--- Given data ---

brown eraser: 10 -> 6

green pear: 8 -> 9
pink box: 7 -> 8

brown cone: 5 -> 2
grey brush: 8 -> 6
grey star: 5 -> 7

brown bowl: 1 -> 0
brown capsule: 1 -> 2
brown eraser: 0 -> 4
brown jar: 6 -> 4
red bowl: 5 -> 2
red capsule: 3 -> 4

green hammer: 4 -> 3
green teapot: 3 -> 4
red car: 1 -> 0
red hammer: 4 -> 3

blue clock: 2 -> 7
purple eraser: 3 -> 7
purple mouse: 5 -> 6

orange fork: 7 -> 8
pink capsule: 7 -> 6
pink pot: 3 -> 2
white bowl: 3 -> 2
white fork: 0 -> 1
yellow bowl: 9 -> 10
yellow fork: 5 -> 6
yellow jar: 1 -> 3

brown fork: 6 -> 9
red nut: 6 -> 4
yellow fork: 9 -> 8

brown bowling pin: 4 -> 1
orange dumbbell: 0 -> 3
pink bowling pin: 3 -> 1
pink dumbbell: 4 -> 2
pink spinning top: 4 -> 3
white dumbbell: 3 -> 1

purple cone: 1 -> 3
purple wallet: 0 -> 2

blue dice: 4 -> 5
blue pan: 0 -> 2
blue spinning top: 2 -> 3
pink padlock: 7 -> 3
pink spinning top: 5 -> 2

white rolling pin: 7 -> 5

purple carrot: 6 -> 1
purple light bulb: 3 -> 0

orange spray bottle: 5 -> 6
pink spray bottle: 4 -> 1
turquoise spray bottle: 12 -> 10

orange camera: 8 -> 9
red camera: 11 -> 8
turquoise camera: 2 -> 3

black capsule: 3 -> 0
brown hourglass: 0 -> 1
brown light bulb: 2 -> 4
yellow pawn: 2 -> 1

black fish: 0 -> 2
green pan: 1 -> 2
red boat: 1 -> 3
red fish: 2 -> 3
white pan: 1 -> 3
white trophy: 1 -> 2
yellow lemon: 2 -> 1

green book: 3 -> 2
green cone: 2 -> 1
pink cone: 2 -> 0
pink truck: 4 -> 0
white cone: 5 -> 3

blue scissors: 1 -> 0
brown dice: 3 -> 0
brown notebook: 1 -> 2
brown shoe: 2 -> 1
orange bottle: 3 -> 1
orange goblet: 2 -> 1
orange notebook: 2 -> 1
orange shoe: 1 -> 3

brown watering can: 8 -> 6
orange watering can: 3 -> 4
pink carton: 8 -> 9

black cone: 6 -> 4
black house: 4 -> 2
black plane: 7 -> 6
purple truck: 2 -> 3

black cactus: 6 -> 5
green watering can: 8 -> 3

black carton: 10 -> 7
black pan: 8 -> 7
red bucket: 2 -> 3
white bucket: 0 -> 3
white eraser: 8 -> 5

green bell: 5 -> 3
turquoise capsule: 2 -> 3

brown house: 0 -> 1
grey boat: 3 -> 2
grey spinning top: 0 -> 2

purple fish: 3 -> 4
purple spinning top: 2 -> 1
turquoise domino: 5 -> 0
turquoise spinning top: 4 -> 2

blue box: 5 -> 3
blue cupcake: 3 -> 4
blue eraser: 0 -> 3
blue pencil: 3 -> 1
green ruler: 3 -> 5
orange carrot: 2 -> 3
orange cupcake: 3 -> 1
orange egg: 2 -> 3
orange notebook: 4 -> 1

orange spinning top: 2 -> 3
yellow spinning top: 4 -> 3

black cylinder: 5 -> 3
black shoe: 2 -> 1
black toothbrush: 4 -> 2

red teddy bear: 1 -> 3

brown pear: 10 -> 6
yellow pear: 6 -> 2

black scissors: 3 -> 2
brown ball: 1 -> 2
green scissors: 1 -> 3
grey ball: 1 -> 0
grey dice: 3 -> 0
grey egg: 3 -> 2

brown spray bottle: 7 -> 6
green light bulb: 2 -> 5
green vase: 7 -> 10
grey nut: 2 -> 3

---

--- Required action ---
Write the whole of the data out again exactly as it stands.

--- Answer space ---
brown eraser: 10 -> 6

green pear: 8 -> 9
pink box: 7 -> 8

brown cone: 5 -> 2
grey brush: 8 -> 6
grey star: 5 -> 7

brown bowl: 1 -> 0
brown capsule: 1 -> 2
brown eraser: 0 -> 4
brown jar: 6 -> 4
red bowl: 5 -> 2
red capsule: 3 -> 4

green hammer: 4 -> 3
green teapot: 3 -> 4
red car: 1 -> 0
red hammer: 4 -> 3

blue clock: 2 -> 7
purple eraser: 3 -> 7
purple mouse: 5 -> 6

orange fork: 7 -> 8
pink capsule: 7 -> 6
pink pot: 3 -> 2
white bowl: 3 -> 2
white fork: 0 -> 1
yellow bowl: 9 -> 10
yellow fork: 5 -> 6
yellow jar: 1 -> 3

brown fork: 6 -> 9
red nut: 6 -> 4
yellow fork: 9 -> 8

brown bowling pin: 4 -> 1
orange dumbbell: 0 -> 3
pink bowling pin: 3 -> 1
pink dumbbell: 4 -> 2
pink spinning top: 4 -> 3
white dumbbell: 3 -> 1

purple cone: 1 -> 3
purple wallet: 0 -> 2

blue dice: 4 -> 5
blue pan: 0 -> 2
blue spinning top: 2 -> 3
pink padlock: 7 -> 3
pink spinning top: 5 -> 2

white rolling pin: 7 -> 5

purple carrot: 6 -> 1
purple light bulb: 3 -> 0

orange spray bottle: 5 -> 6
pink spray bottle: 4 -> 1
turquoise spray bottle: 12 -> 10

orange camera: 8 -> 9
red camera: 11 -> 8
turquoise camera: 2 -> 3

black capsule: 3 -> 0
brown hourglass: 0 -> 1
brown light bulb: 2 -> 4
yellow pawn: 2 -> 1

black fish: 0 -> 2
green pan: 1 -> 2
red boat: 1 -> 3
red fish: 2 -> 3
white pan: 1 -> 3
white trophy: 1 -> 2
yellow lemon: 2 -> 1

green book: 3 -> 2
green cone: 2 -> 1
pink cone: 2 -> 0
pink truck: 4 -> 0
white cone: 5 -> 3

blue scissors: 1 -> 0
brown dice: 3 -> 0
brown notebook: 1 -> 2
brown shoe: 2 -> 1
orange bottle: 3 -> 1
orange goblet: 2 -> 1
orange notebook: 2 -> 1
orange shoe: 1 -> 3

brown watering can: 8 -> 6
orange watering can: 3 -> 4
pink carton: 8 -> 9

black cone: 6 -> 4
black house: 4 -> 2
black plane: 7 -> 6
purple truck: 2 -> 3

black cactus: 6 -> 5
green watering can: 8 -> 3

black carton: 10 -> 7
black pan: 8 -> 7
red bucket: 2 -> 3
white bucket: 0 -> 3
white eraser: 8 -> 5

green bell: 5 -> 3
turquoise capsule: 2 -> 3

brown house: 0 -> 1
grey boat: 3 -> 2
grey spinning top: 0 -> 2

purple fish: 3 -> 4
purple spinning top: 2 -> 1
turquoise domino: 5 -> 0
turquoise spinning top: 4 -> 2

blue box: 5 -> 3
blue cupcake: 3 -> 4
blue eraser: 0 -> 3
blue pencil: 3 -> 1
green ruler: 3 -> 5
orange carrot: 2 -> 3
orange cupcake: 3 -> 1
orange egg: 2 -> 3
orange notebook: 4 -> 1

orange spinning top: 2 -> 3
yellow spinning top: 4 -> 3

black cylinder: 5 -> 3
black shoe: 2 -> 1
black toothbrush: 4 -> 2

red teddy bear: 1 -> 3

brown pear: 10 -> 6
yellow pear: 6 -> 2

black scissors: 3 -> 2
brown ball: 1 -> 2
green scissors: 1 -> 3
grey ball: 1 -> 0
grey dice: 3 -> 0
grey egg: 3 -> 2

brown spray bottle: 7 -> 6
green light bulb: 2 -> 5
green vase: 7 -> 10
grey nut: 2 -> 3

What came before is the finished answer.